▶ **Information provided**:
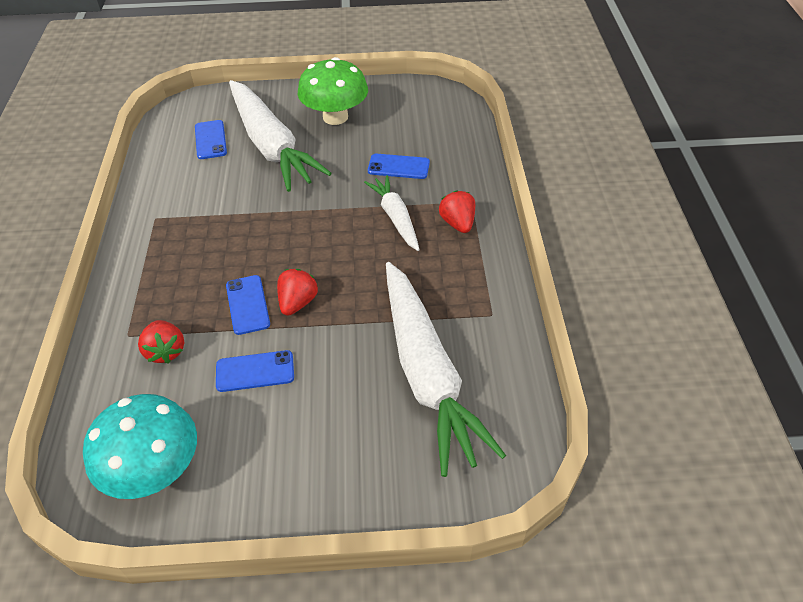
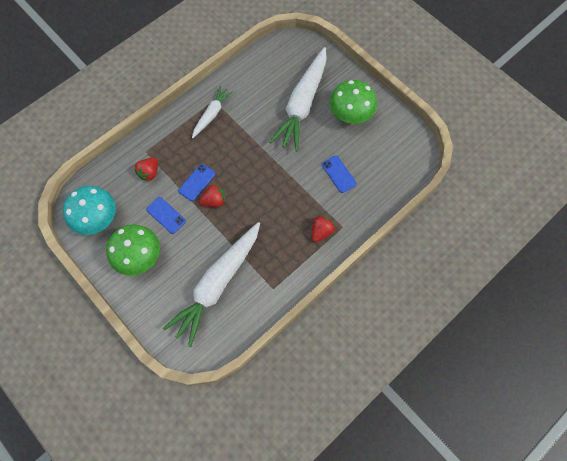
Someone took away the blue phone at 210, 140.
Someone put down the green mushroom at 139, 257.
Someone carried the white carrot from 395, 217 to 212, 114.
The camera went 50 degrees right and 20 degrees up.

▶ **Activity**: Please write out every line of the listing above exactly, and leave the images behind.

▶ **Response to this exercise**:
Someone took away the blue phone at 210, 140.
Someone put down the green mushroom at 139, 257.
Someone carried the white carrot from 395, 217 to 212, 114.
The camera went 50 degrees right and 20 degrees up.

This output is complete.